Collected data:
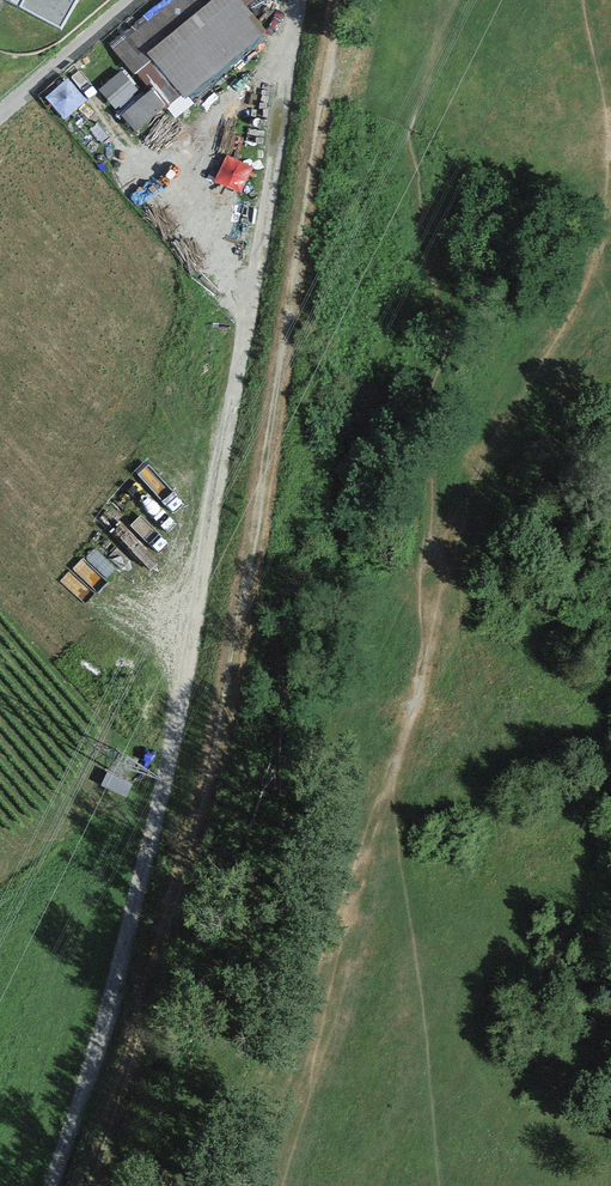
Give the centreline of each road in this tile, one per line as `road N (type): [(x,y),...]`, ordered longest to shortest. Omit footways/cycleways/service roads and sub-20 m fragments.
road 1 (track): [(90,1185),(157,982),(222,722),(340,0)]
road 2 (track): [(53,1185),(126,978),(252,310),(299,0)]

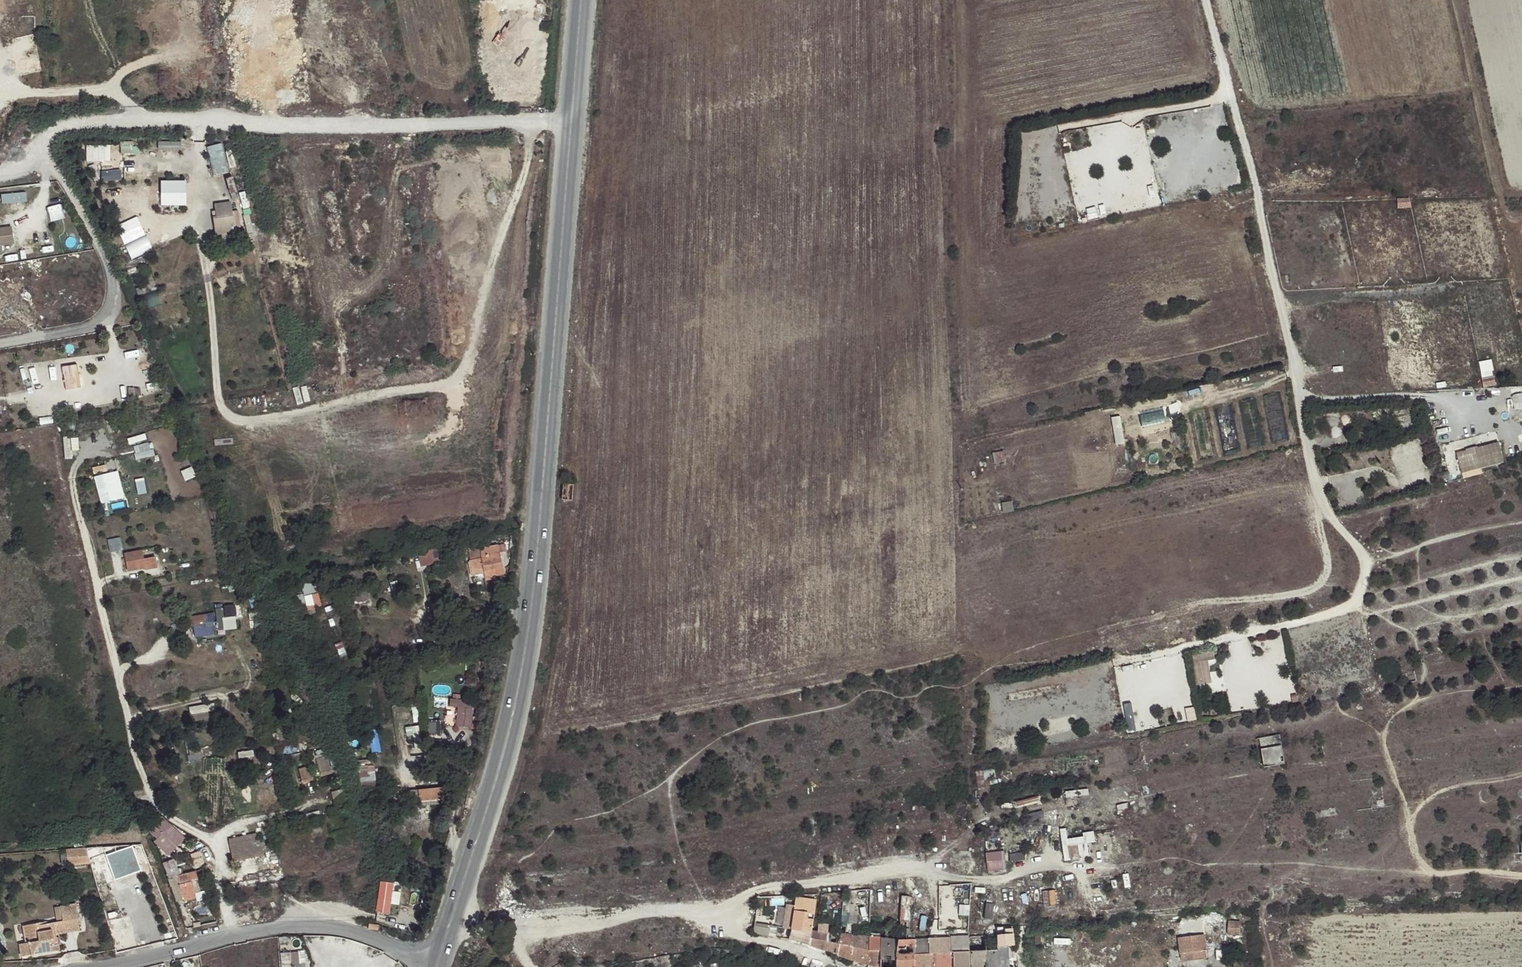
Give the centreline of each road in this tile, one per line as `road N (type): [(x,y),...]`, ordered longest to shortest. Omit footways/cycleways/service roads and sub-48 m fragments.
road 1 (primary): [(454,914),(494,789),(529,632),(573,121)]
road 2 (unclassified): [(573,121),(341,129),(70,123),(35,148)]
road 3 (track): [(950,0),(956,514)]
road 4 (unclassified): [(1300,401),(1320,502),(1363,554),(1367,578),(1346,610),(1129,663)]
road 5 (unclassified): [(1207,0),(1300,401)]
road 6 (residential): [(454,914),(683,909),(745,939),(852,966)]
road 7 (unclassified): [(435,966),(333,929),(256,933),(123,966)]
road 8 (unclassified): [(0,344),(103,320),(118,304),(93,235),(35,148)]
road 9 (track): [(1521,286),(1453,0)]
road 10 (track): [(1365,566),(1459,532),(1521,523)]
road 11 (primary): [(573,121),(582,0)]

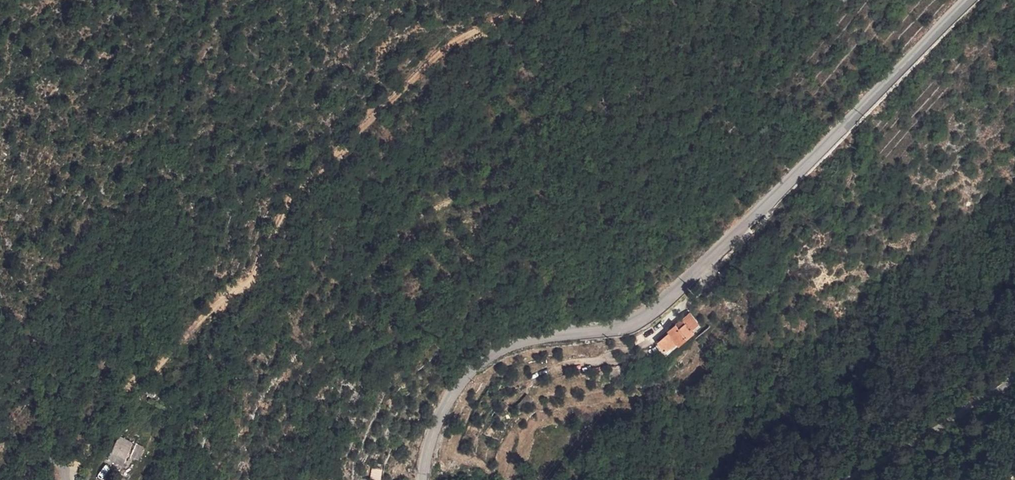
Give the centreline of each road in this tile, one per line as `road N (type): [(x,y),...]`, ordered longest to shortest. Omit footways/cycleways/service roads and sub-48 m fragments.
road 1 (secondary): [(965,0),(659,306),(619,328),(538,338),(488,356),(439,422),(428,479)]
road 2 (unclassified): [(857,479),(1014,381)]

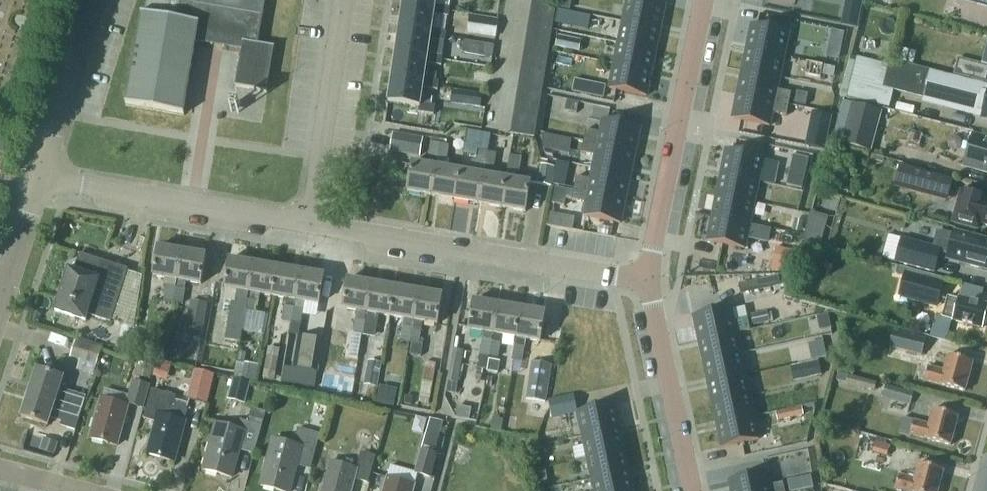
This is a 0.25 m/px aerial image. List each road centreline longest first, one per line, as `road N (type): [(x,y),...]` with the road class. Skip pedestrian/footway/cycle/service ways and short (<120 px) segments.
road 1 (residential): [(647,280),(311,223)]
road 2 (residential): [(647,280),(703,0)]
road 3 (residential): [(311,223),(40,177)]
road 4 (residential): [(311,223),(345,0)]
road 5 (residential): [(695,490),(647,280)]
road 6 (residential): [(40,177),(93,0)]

EXERCISE DESCRIPTION: Exactly as written above, print every record, and keep the pictures out.

REPLY TO THE TASK:
Give the centreline of each road in this tile, one per line as `road N (type): [(x,y),...]`, ordered longest to shortest. Omit footways/cycleways/service roads and sub-20 m fragments.
road 1 (track): [(90,1185),(157,982),(222,722),(340,0)]
road 2 (track): [(53,1185),(126,978),(252,310),(299,0)]

Give the centreline of each road in this tile, one per line as `road N (type): [(x,y),...]`, ordered longest to shortest. Omit footways/cycleways/service roads and sub-48 m fragments.
road 1 (primary): [(454,914),(494,789),(529,632),(573,121)]
road 2 (unclassified): [(573,121),(341,129),(70,123),(35,148)]
road 3 (track): [(950,0),(956,514)]
road 4 (unclassified): [(1300,401),(1320,502),(1363,554),(1367,578),(1346,610),(1129,663)]
road 5 (unclassified): [(1207,0),(1300,401)]
road 6 (residential): [(454,914),(683,909),(745,939),(852,966)]
road 7 (unclassified): [(435,966),(333,929),(256,933),(123,966)]
road 8 (unclassified): [(0,344),(103,320),(118,304),(93,235),(35,148)]
road 9 (track): [(1521,286),(1453,0)]
road 10 (track): [(1365,566),(1459,532),(1521,523)]
road 11 (primary): [(573,121),(582,0)]

Give the centreline of each road in this tile, one per line as `road N (type): [(x,y),...]`, ordered longest to shortest. Omit footways/cycleways/service roads and sub-48 m fragments.
road 1 (secondary): [(965,0),(659,306),(619,328),(538,338),(488,356),(439,422),(428,479)]
road 2 (unclassified): [(857,479),(1014,381)]

This is a 0.25 m/px aerial image. List each road centreline longest first, one per line, as `road N (type): [(x,y),...]` with the road class. Skip pedestrian/footway/cycle/service ways and short (<120 px) segments.
road 1 (residential): [(647,280),(311,223)]
road 2 (residential): [(647,280),(703,0)]
road 3 (residential): [(311,223),(40,177)]
road 4 (residential): [(311,223),(345,0)]
road 5 (residential): [(695,490),(647,280)]
road 6 (residential): [(40,177),(93,0)]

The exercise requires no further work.